Your assignment
Copy the data below exactly, but not the pictures it contains.

Items listed in a dataset
━━━━━━━━━━━━━━━━━━━━━━━━━━━━━━

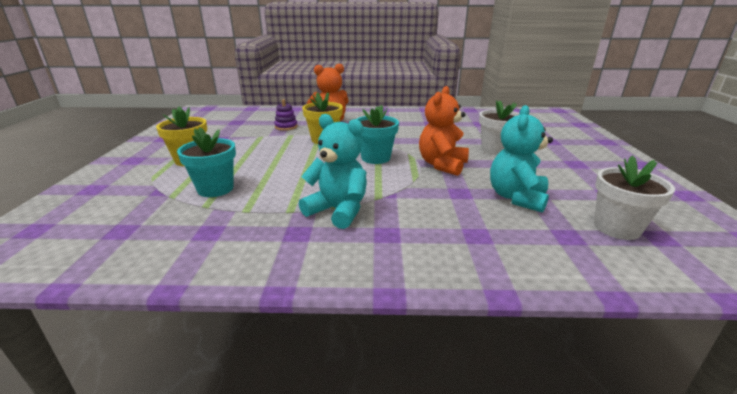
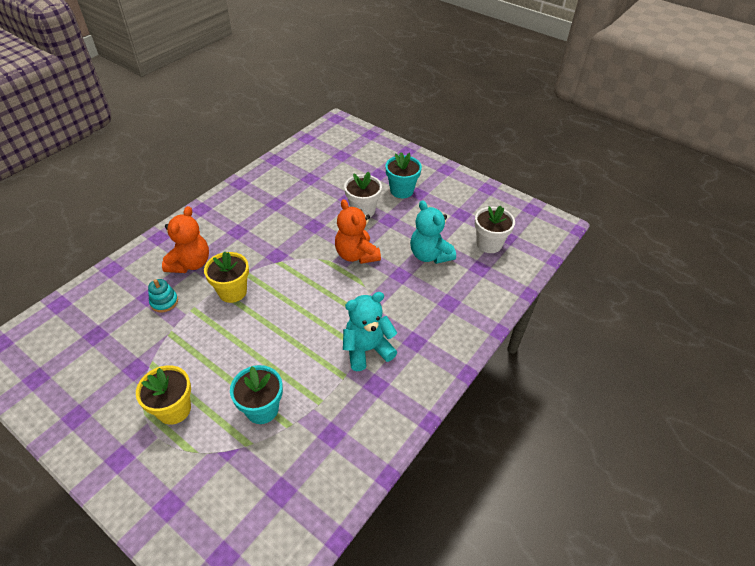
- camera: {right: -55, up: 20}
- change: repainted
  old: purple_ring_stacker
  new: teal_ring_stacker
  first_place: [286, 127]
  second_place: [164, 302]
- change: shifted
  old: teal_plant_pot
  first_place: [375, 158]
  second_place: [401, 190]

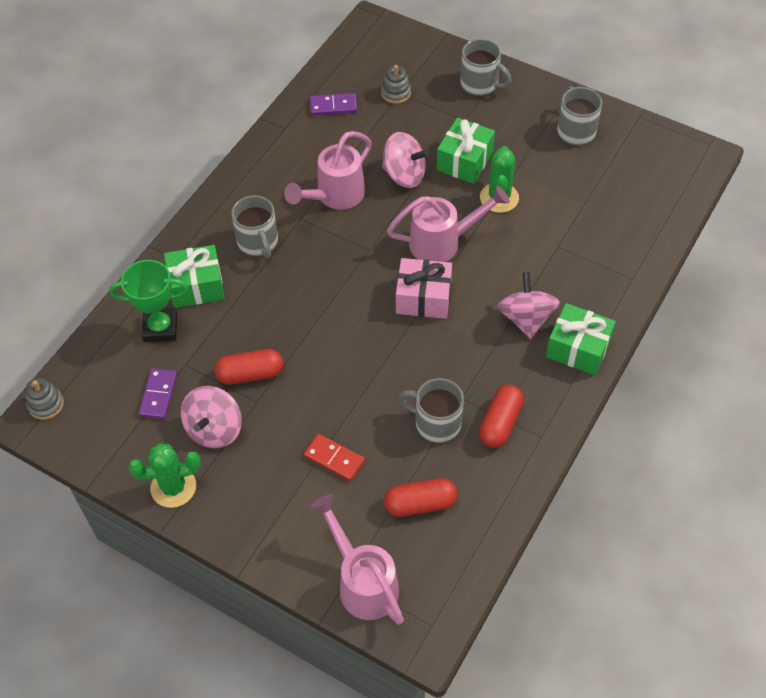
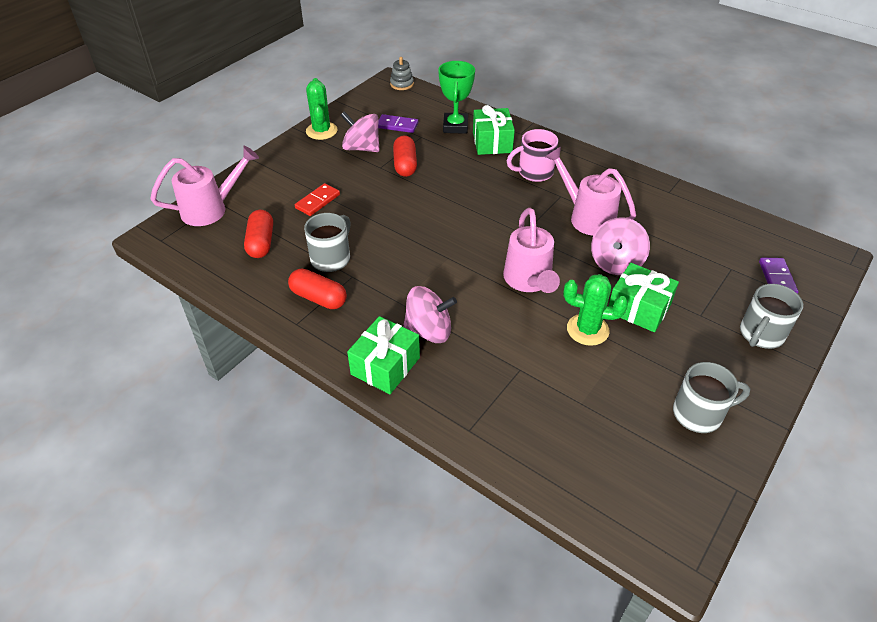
- camera: {right: 95, up: -10}
- change: gone
  old: grey_ring_stacker
  first_place: [396, 93]
- change: shifted
  old: purple_domino_piece
  first_place: [333, 106]
  second_place: [777, 278]
- change: repainted
  old: grey_tea_mug
  new: rose-pink_tea_mug
  first_place: [258, 242]
  second_place: [534, 172]
- change: gone
  old: rose-pink_gift
  first_place: [423, 298]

━━━━━━━━━━━━━━━━━━━━━━━━━━━━━━

Answer to this task
- camera: {right: -55, up: 20}
- change: repainted
  old: purple_ring_stacker
  new: teal_ring_stacker
  first_place: [286, 127]
  second_place: [164, 302]
- change: shifted
  old: teal_plant_pot
  first_place: [375, 158]
  second_place: [401, 190]

- camera: {right: 95, up: -10}
- change: gone
  old: grey_ring_stacker
  first_place: [396, 93]
- change: shifted
  old: purple_domino_piece
  first_place: [333, 106]
  second_place: [777, 278]
- change: repainted
  old: grey_tea_mug
  new: rose-pink_tea_mug
  first_place: [258, 242]
  second_place: [534, 172]
- change: gone
  old: rose-pink_gift
  first_place: [423, 298]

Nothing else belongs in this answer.